[Object tracking records]

################

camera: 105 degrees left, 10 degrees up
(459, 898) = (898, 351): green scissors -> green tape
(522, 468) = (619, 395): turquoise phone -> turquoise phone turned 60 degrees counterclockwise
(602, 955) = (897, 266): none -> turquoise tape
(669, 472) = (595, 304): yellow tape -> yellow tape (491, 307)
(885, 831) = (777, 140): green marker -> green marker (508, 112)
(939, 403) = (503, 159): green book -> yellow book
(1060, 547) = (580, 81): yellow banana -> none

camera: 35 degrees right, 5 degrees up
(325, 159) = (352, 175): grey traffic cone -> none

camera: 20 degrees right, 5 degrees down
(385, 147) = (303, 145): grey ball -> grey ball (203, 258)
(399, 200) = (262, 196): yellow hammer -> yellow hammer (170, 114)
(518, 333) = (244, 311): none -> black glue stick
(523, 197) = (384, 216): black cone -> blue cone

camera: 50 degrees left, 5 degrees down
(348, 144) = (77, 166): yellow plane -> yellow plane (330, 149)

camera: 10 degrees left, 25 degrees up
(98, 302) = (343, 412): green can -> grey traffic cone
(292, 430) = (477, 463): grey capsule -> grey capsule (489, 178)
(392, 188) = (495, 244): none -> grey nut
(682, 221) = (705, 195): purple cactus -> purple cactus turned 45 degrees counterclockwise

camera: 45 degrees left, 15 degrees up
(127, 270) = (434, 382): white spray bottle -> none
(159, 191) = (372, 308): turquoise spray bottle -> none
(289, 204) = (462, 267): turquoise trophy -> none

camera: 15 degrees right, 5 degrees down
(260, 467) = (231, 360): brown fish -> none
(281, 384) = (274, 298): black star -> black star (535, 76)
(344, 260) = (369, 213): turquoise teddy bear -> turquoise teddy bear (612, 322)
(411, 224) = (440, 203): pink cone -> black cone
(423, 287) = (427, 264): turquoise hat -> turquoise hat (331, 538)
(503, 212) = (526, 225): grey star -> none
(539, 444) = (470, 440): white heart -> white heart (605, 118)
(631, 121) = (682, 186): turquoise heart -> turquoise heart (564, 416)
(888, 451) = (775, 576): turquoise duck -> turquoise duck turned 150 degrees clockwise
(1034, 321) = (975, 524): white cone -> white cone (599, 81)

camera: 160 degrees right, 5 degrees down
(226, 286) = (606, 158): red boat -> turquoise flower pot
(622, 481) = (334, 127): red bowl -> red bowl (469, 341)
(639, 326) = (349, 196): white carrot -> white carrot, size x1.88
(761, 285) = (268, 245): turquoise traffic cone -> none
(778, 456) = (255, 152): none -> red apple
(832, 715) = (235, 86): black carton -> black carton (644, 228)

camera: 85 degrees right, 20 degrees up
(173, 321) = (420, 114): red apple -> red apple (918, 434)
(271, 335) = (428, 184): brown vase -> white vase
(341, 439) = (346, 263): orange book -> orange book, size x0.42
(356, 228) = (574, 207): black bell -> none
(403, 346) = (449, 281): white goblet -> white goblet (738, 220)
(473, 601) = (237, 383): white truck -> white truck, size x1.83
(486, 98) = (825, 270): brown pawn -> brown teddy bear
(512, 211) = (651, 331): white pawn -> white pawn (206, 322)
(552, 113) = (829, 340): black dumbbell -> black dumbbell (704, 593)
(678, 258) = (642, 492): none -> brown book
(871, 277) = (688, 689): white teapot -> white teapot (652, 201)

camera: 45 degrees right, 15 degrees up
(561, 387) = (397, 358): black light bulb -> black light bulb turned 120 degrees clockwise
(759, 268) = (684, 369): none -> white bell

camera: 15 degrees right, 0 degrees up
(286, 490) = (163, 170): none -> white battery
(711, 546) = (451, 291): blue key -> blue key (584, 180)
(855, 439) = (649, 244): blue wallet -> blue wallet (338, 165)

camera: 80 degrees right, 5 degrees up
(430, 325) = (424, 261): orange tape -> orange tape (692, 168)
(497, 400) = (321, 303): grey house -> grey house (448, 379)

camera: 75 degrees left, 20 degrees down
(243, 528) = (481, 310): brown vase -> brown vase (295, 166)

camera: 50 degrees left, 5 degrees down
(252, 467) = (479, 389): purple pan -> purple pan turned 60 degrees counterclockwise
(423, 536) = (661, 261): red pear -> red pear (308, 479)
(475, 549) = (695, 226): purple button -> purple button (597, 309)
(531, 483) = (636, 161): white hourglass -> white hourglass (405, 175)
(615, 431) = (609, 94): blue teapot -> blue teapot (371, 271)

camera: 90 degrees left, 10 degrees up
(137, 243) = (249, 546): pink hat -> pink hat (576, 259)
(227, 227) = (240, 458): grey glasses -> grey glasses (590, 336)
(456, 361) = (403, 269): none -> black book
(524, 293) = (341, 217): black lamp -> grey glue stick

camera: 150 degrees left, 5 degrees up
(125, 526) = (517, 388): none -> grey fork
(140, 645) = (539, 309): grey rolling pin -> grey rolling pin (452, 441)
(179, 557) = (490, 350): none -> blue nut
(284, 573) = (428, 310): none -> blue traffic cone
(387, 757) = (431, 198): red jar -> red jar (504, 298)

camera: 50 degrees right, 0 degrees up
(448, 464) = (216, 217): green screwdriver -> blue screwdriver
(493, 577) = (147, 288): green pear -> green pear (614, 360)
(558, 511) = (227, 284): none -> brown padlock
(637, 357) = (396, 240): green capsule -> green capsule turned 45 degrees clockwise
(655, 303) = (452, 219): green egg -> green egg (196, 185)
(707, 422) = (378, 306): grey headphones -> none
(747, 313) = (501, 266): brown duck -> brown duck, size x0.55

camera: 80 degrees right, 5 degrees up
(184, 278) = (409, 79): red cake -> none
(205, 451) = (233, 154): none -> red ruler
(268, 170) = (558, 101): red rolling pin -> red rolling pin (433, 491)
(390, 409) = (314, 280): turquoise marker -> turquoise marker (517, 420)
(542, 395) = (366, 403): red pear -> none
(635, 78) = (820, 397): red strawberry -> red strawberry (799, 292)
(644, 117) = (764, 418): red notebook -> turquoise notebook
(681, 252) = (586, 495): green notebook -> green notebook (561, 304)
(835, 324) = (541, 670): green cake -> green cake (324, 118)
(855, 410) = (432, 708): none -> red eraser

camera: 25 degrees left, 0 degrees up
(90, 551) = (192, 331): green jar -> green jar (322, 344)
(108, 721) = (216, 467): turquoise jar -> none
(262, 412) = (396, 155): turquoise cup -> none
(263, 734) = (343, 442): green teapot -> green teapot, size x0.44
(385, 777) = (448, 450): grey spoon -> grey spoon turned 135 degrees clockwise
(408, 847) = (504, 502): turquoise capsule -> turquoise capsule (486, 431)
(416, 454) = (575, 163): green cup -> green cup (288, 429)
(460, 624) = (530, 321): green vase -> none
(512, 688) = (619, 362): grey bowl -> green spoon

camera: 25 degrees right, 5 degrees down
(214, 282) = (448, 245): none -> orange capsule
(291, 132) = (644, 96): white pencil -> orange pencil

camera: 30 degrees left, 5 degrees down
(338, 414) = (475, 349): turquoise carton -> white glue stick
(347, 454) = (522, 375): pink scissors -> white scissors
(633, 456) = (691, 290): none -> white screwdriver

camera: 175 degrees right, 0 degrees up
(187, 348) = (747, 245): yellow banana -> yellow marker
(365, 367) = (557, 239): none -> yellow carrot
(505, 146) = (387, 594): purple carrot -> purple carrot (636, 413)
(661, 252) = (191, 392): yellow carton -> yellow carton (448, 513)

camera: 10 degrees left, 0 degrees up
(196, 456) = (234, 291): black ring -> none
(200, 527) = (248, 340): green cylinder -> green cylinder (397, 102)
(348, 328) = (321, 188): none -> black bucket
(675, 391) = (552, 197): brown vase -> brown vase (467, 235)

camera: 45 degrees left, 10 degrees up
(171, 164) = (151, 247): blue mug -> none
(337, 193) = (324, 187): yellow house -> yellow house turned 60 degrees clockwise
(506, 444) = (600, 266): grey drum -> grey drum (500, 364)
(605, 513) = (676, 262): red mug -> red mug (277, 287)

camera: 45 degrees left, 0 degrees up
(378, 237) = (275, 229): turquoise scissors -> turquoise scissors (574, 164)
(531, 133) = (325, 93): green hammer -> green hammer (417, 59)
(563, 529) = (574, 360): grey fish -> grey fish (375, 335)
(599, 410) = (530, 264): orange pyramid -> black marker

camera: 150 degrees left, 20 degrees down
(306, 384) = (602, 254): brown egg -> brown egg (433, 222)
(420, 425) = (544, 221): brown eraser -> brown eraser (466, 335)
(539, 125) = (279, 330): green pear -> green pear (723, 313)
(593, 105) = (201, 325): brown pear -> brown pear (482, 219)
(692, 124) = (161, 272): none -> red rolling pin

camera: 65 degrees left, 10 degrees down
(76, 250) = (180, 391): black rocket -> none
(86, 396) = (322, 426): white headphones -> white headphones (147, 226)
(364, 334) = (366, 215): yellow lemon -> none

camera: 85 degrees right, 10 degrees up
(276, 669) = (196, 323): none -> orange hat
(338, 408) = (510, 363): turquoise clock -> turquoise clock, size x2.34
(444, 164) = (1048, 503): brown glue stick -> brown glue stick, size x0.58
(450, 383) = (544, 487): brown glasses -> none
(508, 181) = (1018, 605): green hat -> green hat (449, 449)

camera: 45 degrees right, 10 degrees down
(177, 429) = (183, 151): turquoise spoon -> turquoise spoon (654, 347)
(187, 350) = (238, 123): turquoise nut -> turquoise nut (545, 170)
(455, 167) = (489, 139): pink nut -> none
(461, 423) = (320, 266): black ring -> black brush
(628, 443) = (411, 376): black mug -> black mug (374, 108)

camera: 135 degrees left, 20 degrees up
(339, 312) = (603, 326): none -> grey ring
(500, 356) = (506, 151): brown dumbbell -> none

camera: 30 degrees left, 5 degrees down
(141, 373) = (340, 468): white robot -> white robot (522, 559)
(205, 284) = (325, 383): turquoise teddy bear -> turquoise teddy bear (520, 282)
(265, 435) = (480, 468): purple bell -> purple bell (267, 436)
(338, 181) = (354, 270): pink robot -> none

################

_Exercise objective_
Among the entries above, find the line with "(337, 193) = (324, 187): yellow" and the line with "(539, 125) = (279, 330): green"; give again exactly these two lines and all lines between them.

_Output below_
(337, 193) = (324, 187): yellow house -> yellow house turned 60 degrees clockwise
(506, 444) = (600, 266): grey drum -> grey drum (500, 364)
(605, 513) = (676, 262): red mug -> red mug (277, 287)

camera: 45 degrees left, 0 degrees up
(378, 237) = (275, 229): turquoise scissors -> turquoise scissors (574, 164)
(531, 133) = (325, 93): green hammer -> green hammer (417, 59)
(563, 529) = (574, 360): grey fish -> grey fish (375, 335)
(599, 410) = (530, 264): orange pyramid -> black marker

camera: 150 degrees left, 20 degrees down
(306, 384) = (602, 254): brown egg -> brown egg (433, 222)
(420, 425) = (544, 221): brown eraser -> brown eraser (466, 335)
(539, 125) = (279, 330): green pear -> green pear (723, 313)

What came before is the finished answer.